• Required action: Reproduce the listing below exactly. Pictures do not belong in the copy.

____ Exercise data

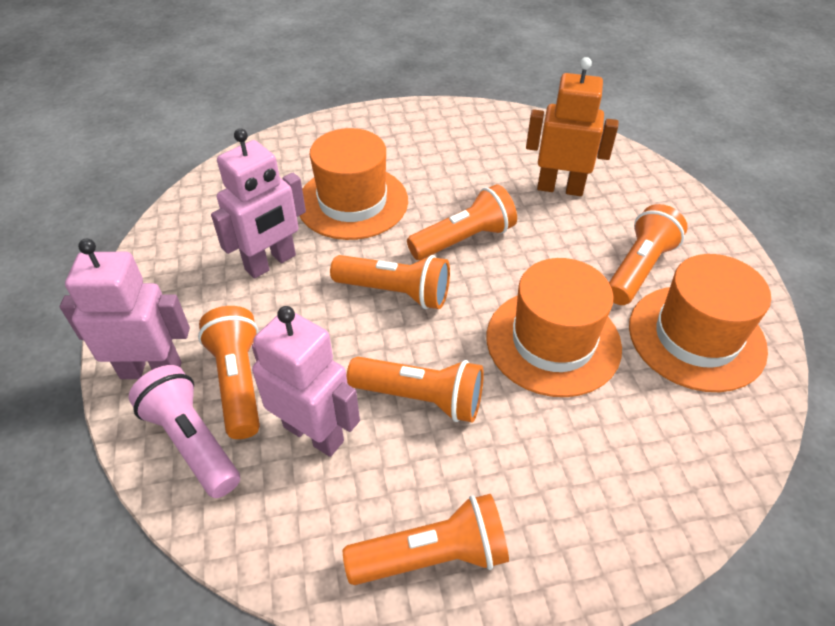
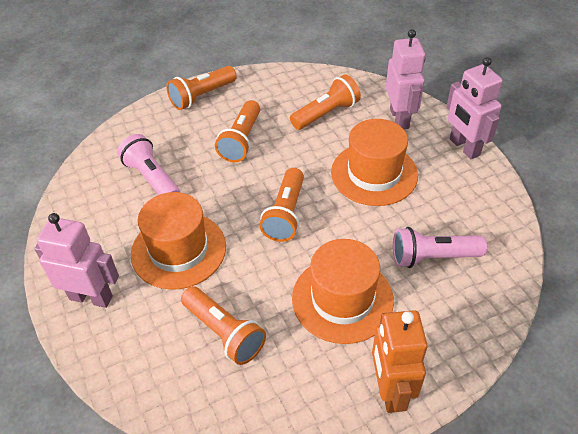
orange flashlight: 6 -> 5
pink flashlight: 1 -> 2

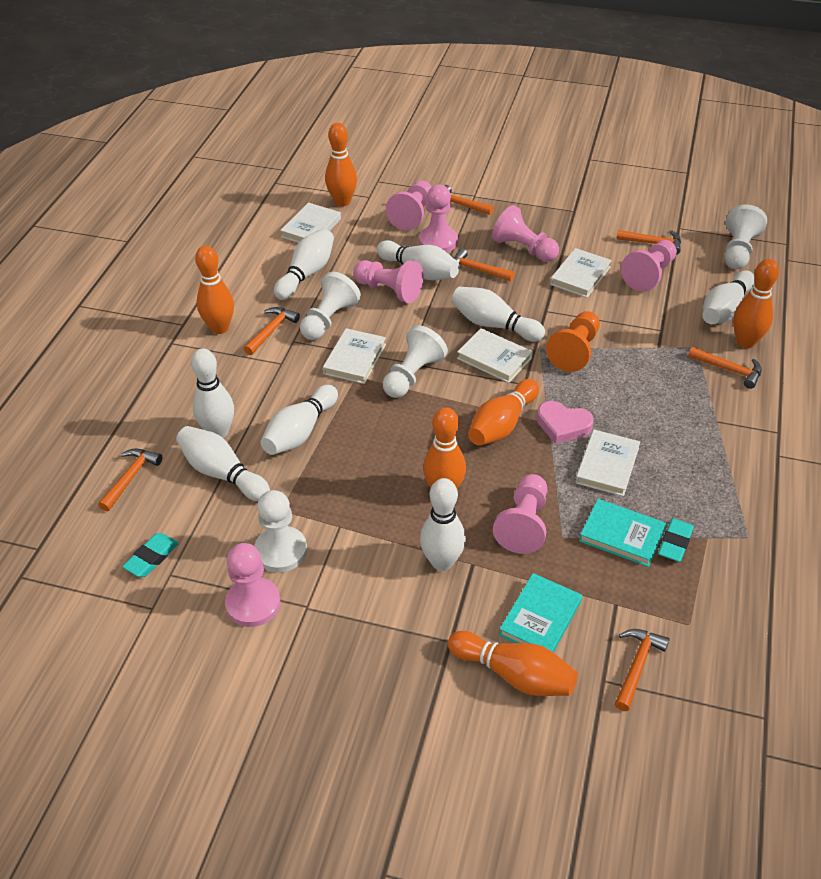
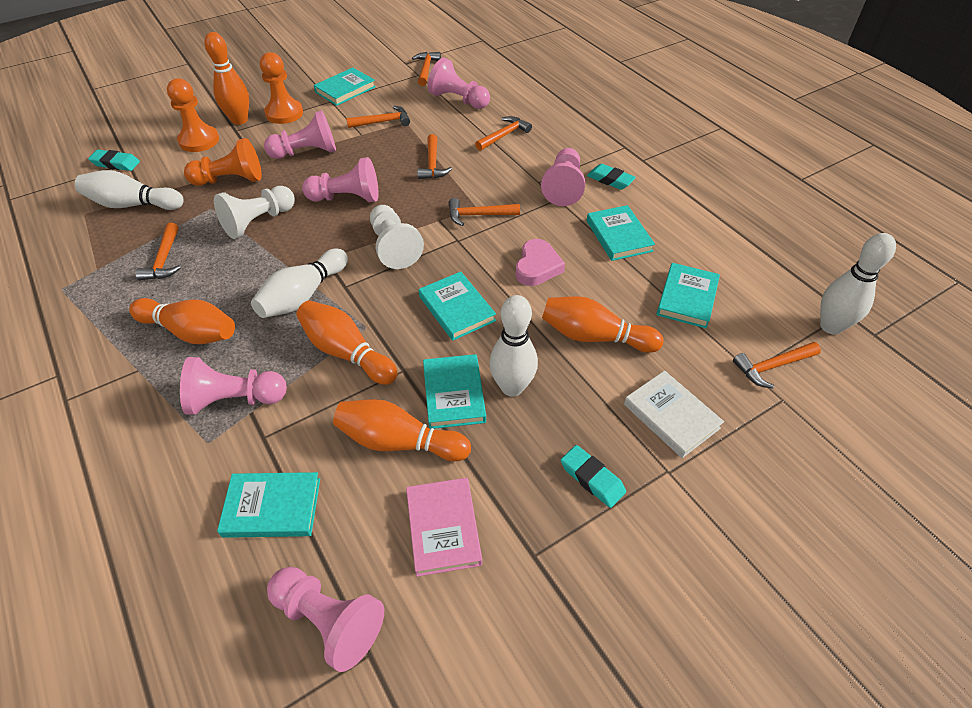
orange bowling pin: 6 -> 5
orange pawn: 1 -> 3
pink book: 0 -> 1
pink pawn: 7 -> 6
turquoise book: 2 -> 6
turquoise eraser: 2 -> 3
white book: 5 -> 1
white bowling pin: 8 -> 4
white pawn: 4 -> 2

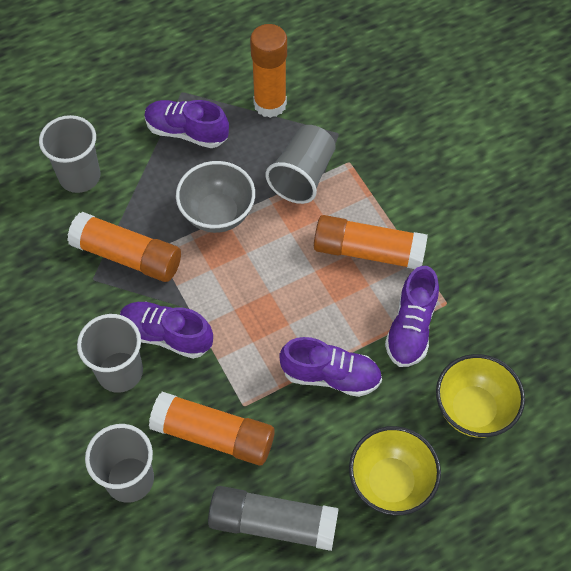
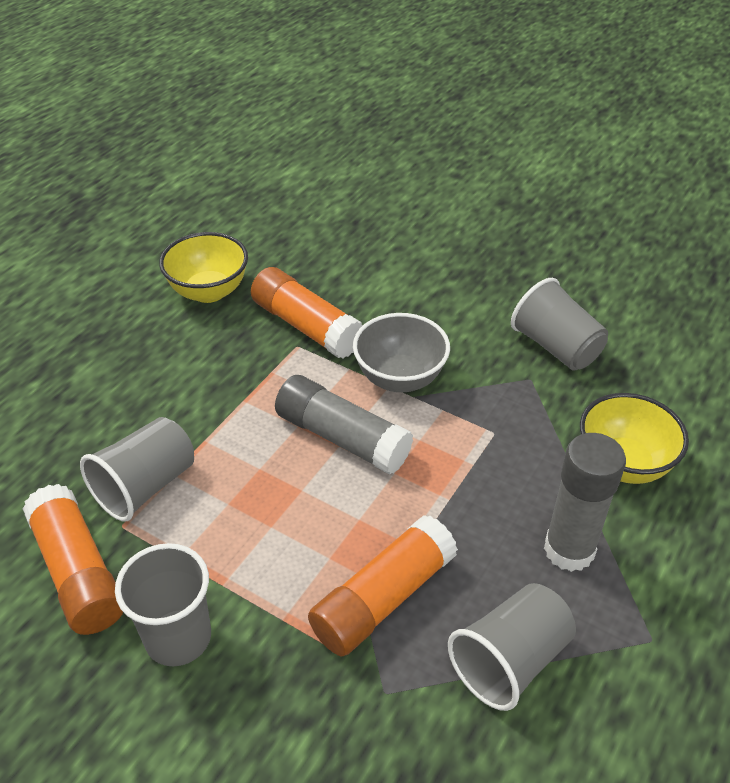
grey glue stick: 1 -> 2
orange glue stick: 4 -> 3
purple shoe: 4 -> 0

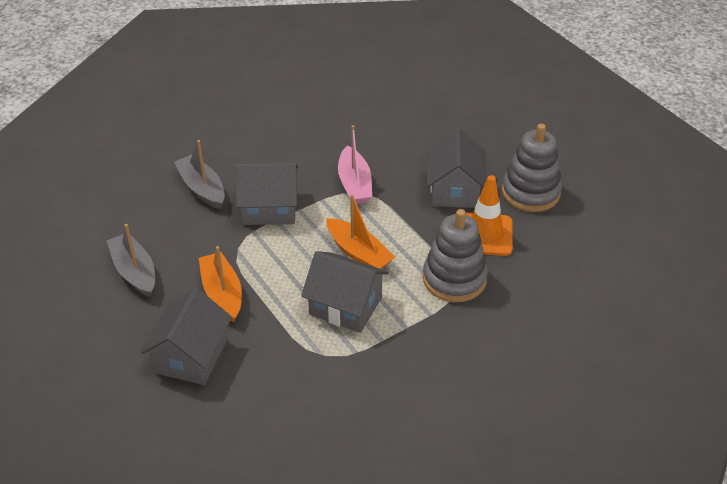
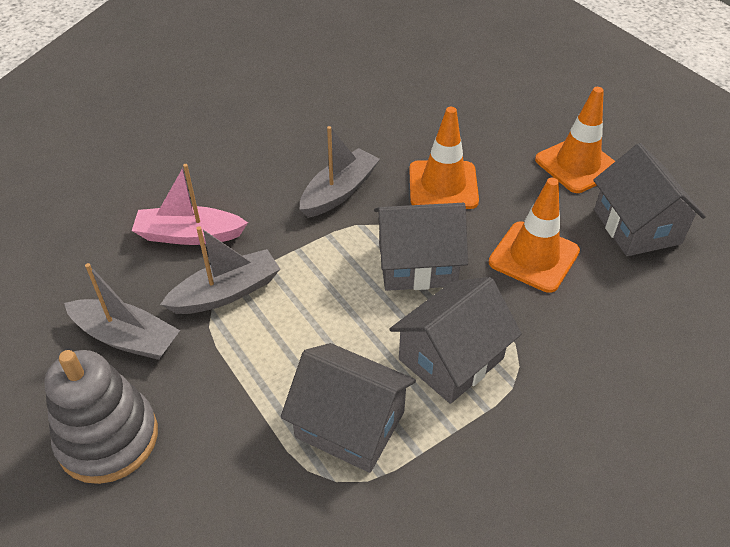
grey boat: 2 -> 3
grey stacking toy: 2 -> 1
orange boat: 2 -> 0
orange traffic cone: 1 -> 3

________

• Result of the exercise:
orange flashlight: 6 -> 5
pink flashlight: 1 -> 2

orange bowling pin: 6 -> 5
orange pawn: 1 -> 3
pink book: 0 -> 1
pink pawn: 7 -> 6
turquoise book: 2 -> 6
turquoise eraser: 2 -> 3
white book: 5 -> 1
white bowling pin: 8 -> 4
white pawn: 4 -> 2

grey glue stick: 1 -> 2
orange glue stick: 4 -> 3
purple shoe: 4 -> 0

grey boat: 2 -> 3
grey stacking toy: 2 -> 1
orange boat: 2 -> 0
orange traffic cone: 1 -> 3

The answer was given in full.